* TASK PROMPT:
Beginning with the line that has "pos2: [447, 157]", please write out each remaining line of the listing below, word for word.
========================================
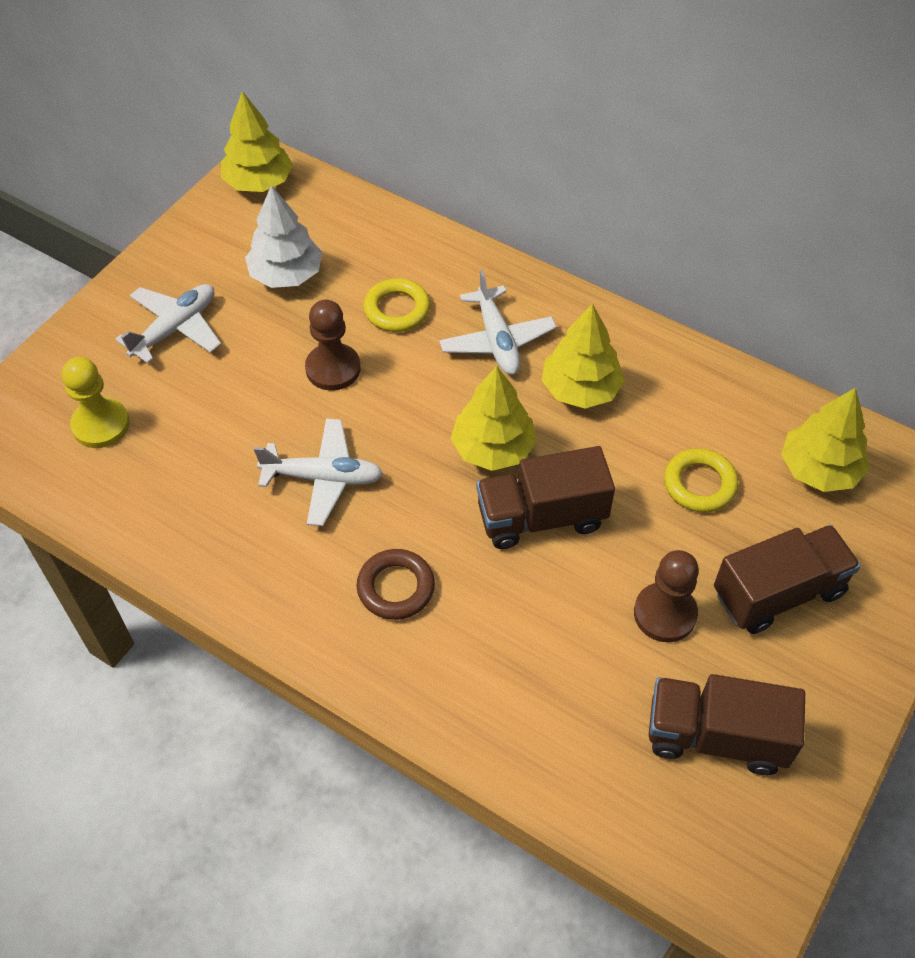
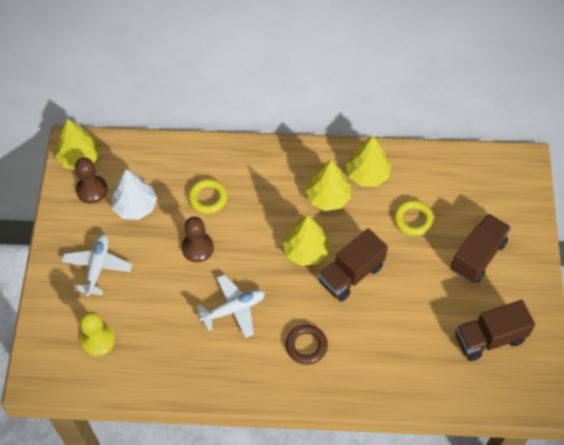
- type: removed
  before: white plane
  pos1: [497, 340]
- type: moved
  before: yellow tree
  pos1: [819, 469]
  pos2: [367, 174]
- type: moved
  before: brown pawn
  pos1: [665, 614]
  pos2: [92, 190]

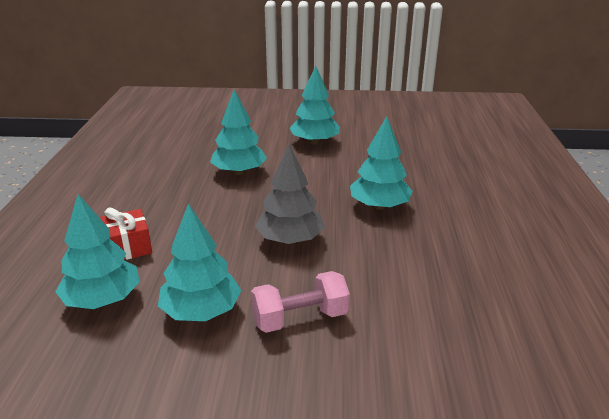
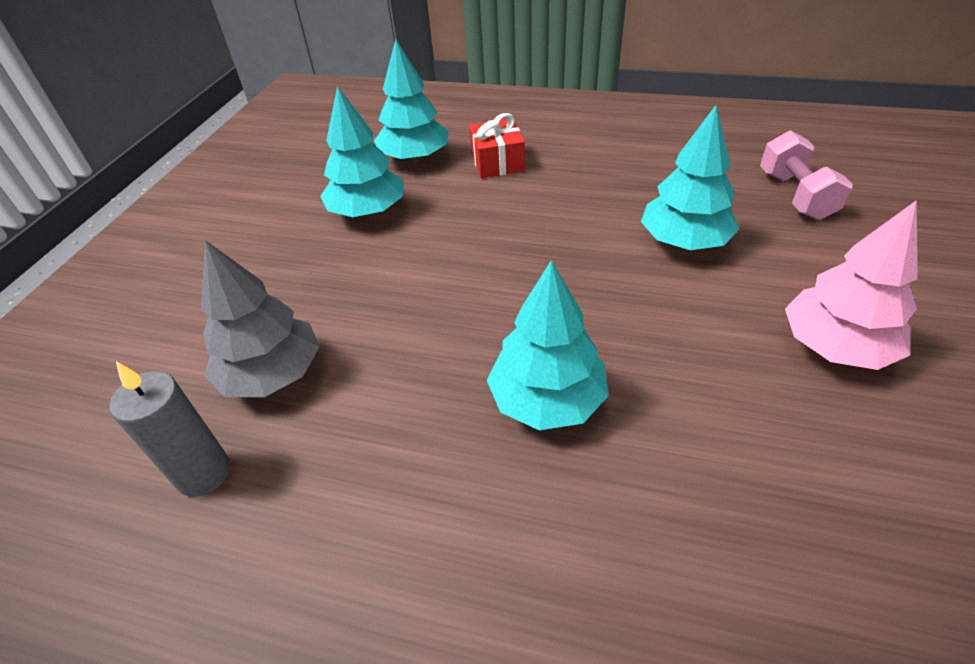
- type: recoloured
  before: turquoise tree
  after: pink tree
  pos1: [314, 142]
  pos2: [835, 346]
- type: moved
  before: grey tree
  pos1: [290, 240]
  pos2: [272, 374]
- type: moved
  before: pink dumbbell
  pos1: [300, 318]
  pos2: [795, 195]
- type: added
  after: grey candle
  pos2: [204, 473]

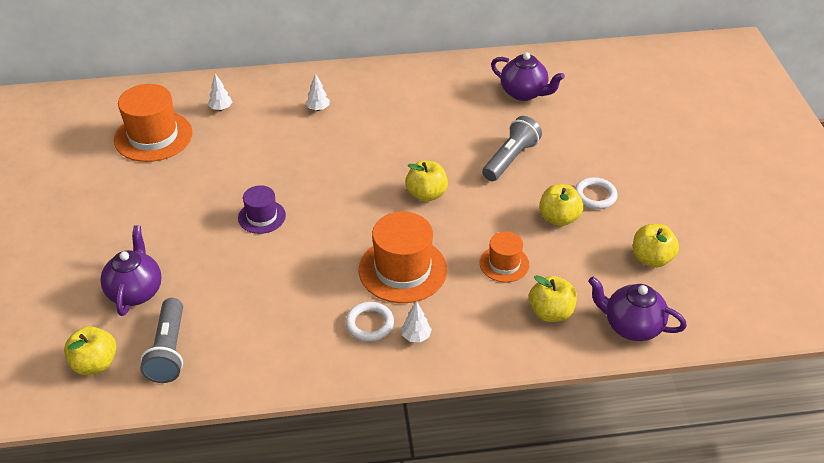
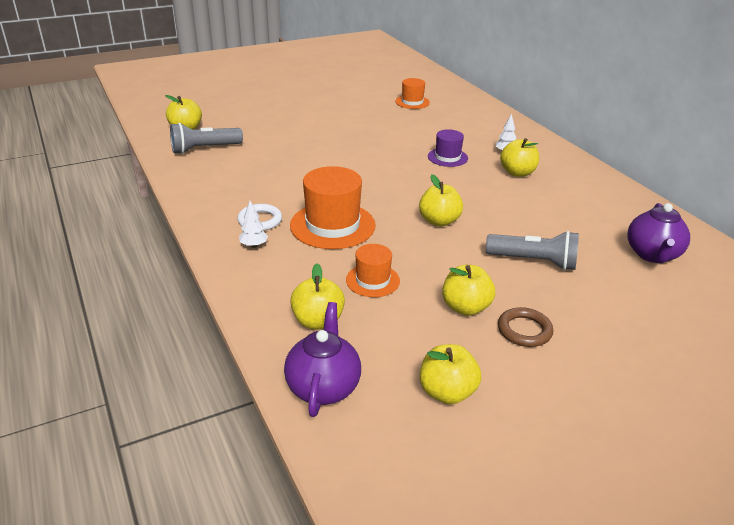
- type: removed
  before: white tree
  pos1: [221, 108]
- type: resized
  before: orange hat
  pos1: [153, 136]
  pos2: [412, 102]
  scale: 0.56
- type: recoloured
  before: white ring
  after: brown ring
  pos1: [595, 196]
  pos2: [524, 330]
- type: moved
  before: purple hat
  pos1: [262, 217]
  pos2: [447, 157]
- type: removed
  before: purple teapot
  pos1: [135, 291]
- type: added
  after: yellow apple
  pos2: [517, 173]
========================================
* TASK ANSWER:
  pos2: [447, 157]
- type: removed
  before: purple teapot
  pos1: [135, 291]
- type: added
  after: yellow apple
  pos2: [517, 173]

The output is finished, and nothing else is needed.